Between the line containing "R5: 1.5k (RESET, VCC) -> 18k (RESET, VCC)" and the line containing "U4: INA168 -> INA139" lies a run of lines; give that run again exactly, with both of those lines, and nothing else from the entries below.

___ Data for this task

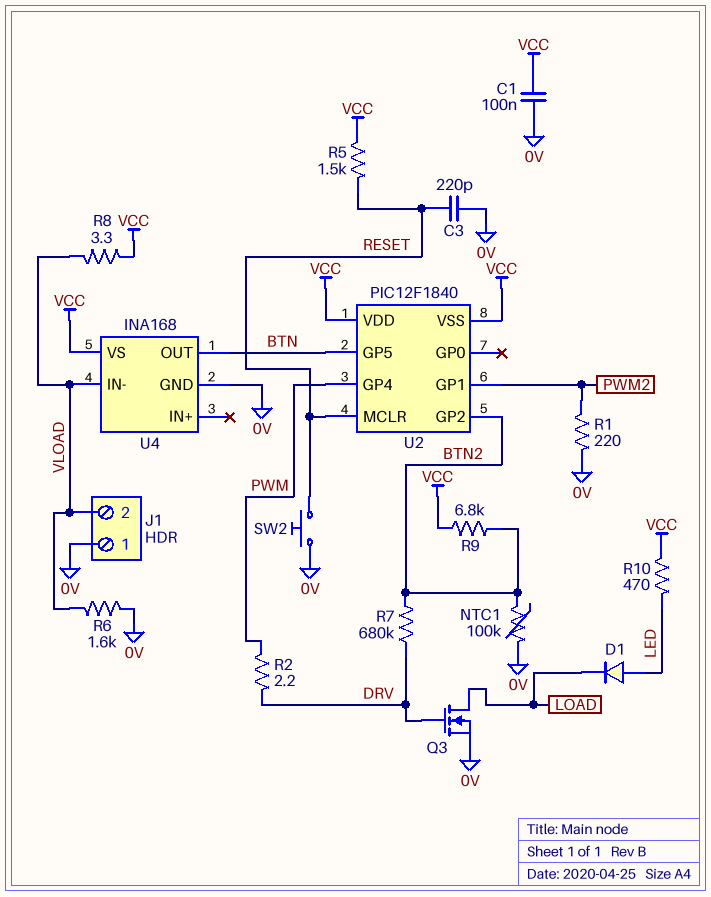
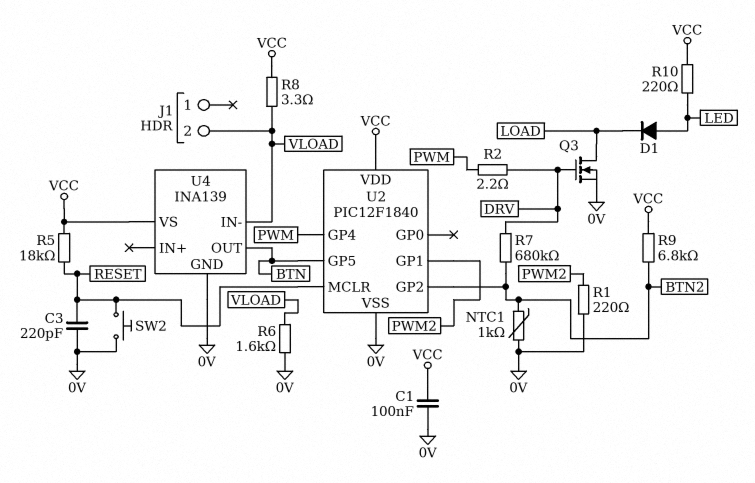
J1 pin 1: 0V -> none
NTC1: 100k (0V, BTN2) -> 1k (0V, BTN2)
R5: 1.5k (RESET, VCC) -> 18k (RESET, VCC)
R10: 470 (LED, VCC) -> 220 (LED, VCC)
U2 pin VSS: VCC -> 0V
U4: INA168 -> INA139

______
___ Data for this task

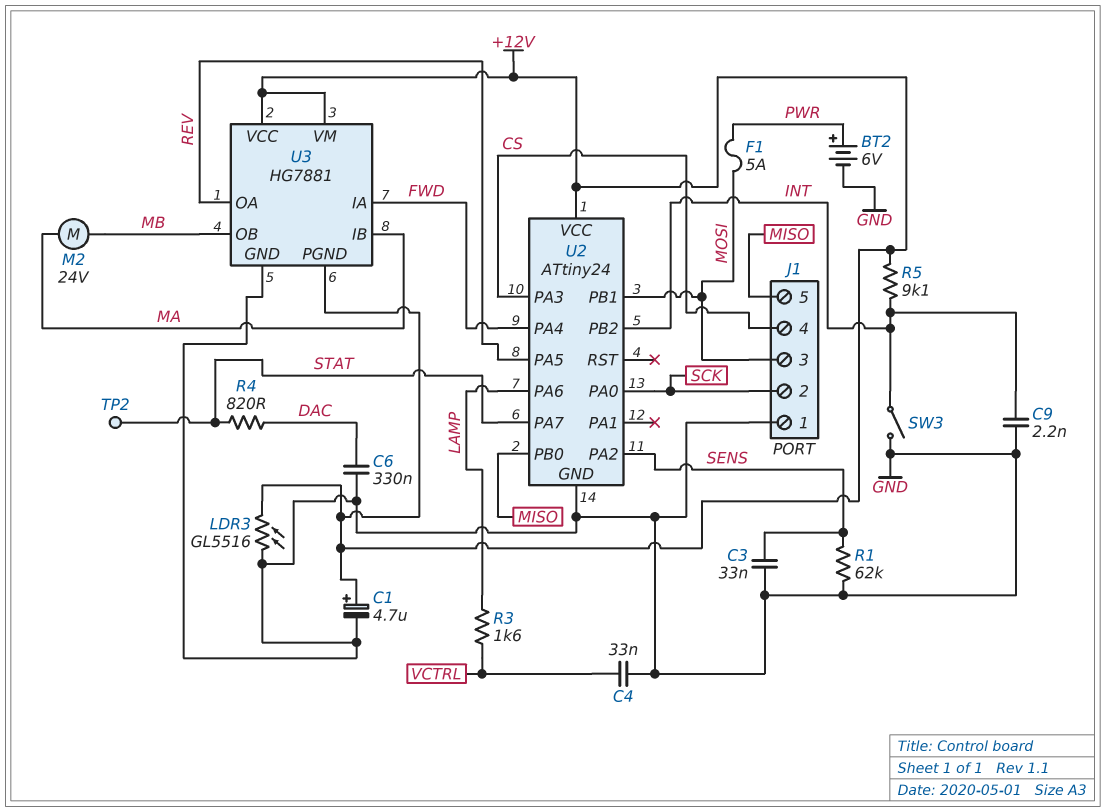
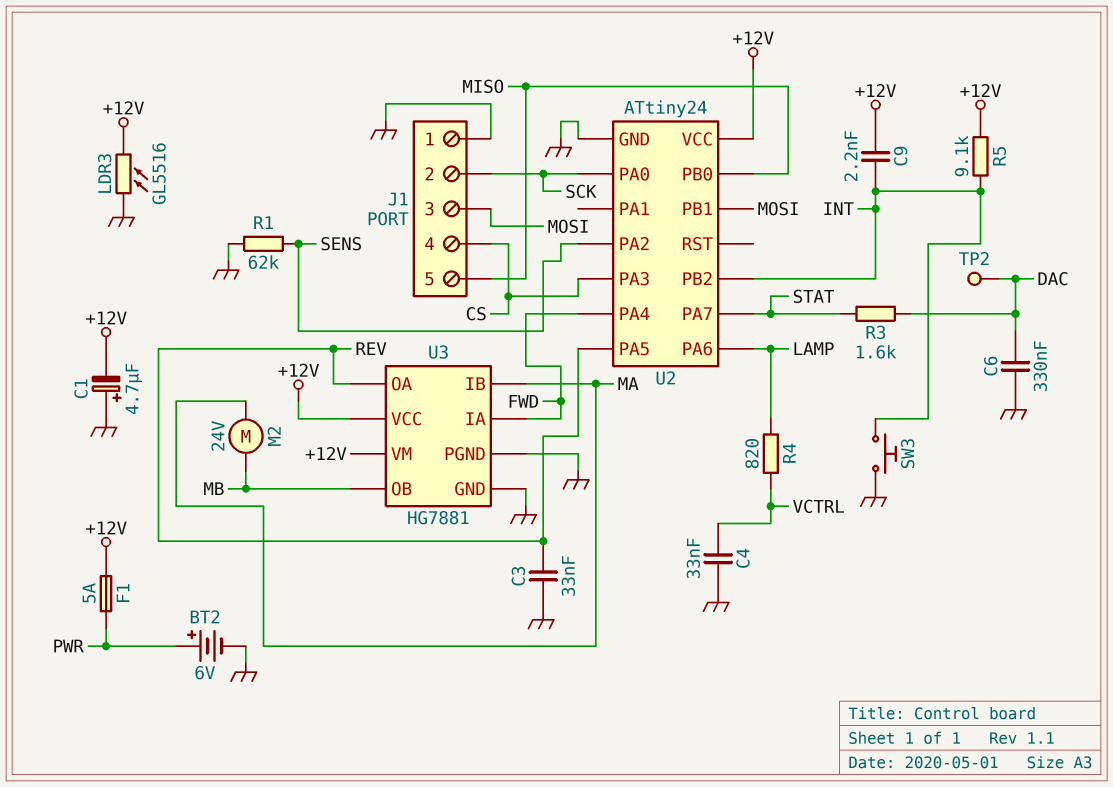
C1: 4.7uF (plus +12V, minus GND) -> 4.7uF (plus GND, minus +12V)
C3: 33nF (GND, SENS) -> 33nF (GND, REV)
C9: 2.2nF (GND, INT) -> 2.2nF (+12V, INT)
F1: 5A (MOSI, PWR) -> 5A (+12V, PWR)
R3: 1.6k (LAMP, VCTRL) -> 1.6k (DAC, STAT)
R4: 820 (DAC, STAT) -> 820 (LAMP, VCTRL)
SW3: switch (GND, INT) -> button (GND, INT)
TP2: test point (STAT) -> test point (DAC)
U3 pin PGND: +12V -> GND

______

§ **Written solution**
R5: 1.5k (RESET, VCC) -> 18k (RESET, VCC)
R10: 470 (LED, VCC) -> 220 (LED, VCC)
U2 pin VSS: VCC -> 0V
U4: INA168 -> INA139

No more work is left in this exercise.